-- ENTRIES SUPPLIED --
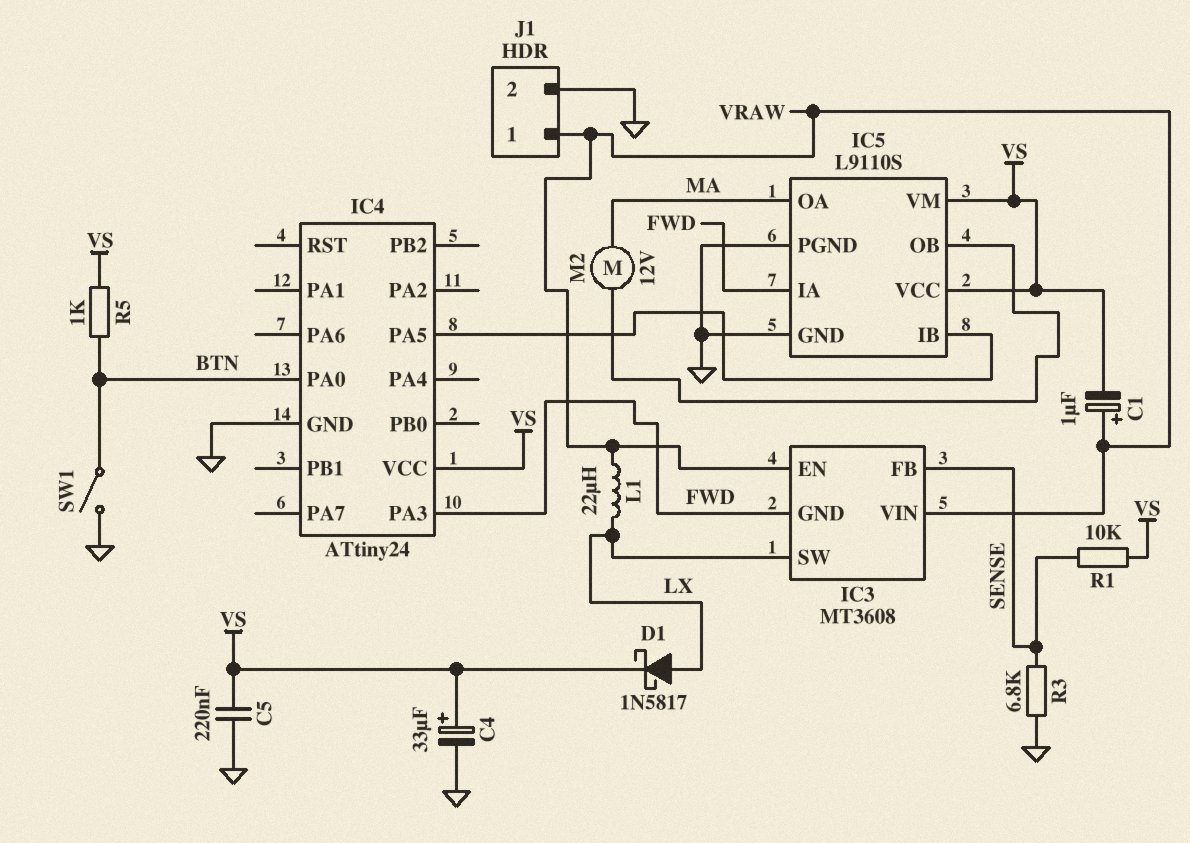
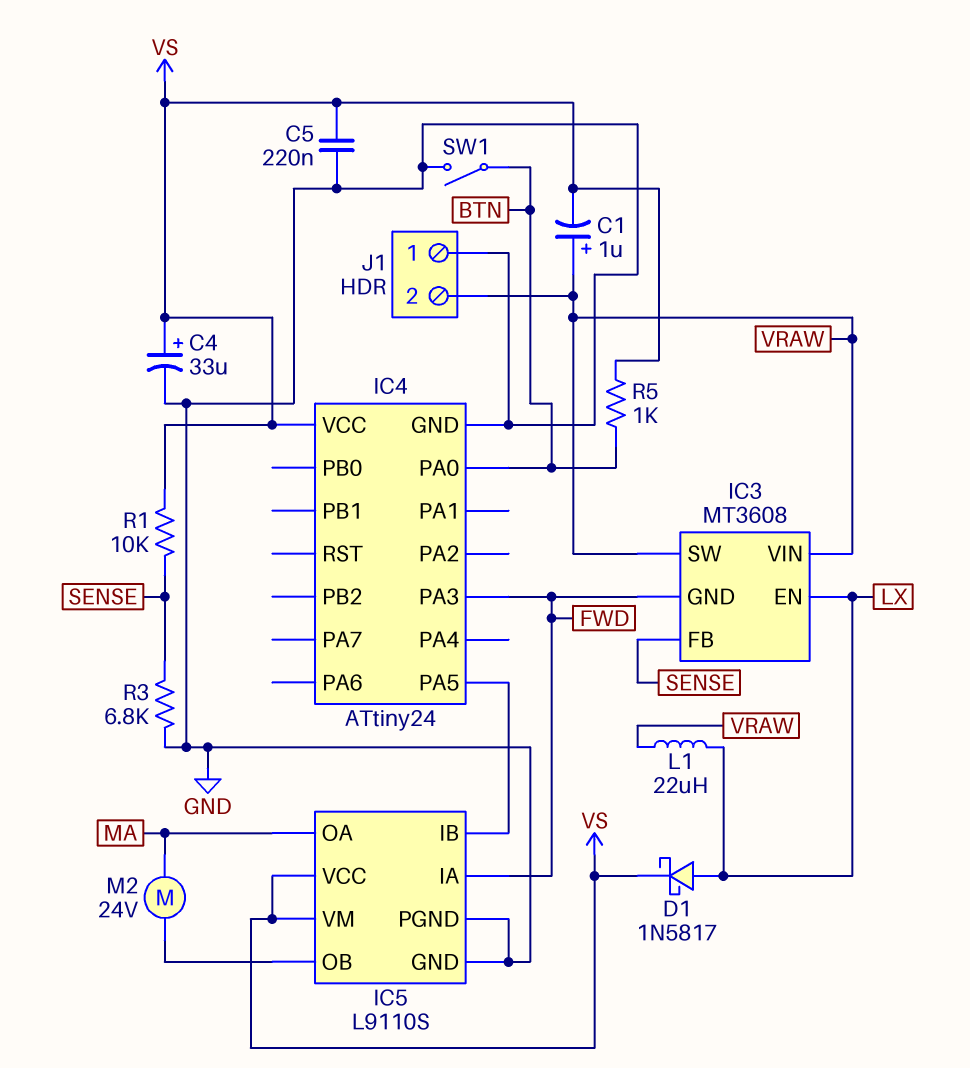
IC3 pin EN: VRAW -> LX
IC3 pin SW: LX -> VRAW
J1 pin 1: VRAW -> GND
J1 pin 2: GND -> VRAW
M2: motor 12V (IC5/OB, MA) -> motor 24V (IC5/OB, MA)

-- WHAT TO PRODUCE --
Above are the records. Copy every line in them holding "VRAW".

-- ANSWER FOR THIS EXERCISE --
IC3 pin EN: VRAW -> LX
IC3 pin SW: LX -> VRAW
J1 pin 1: VRAW -> GND
J1 pin 2: GND -> VRAW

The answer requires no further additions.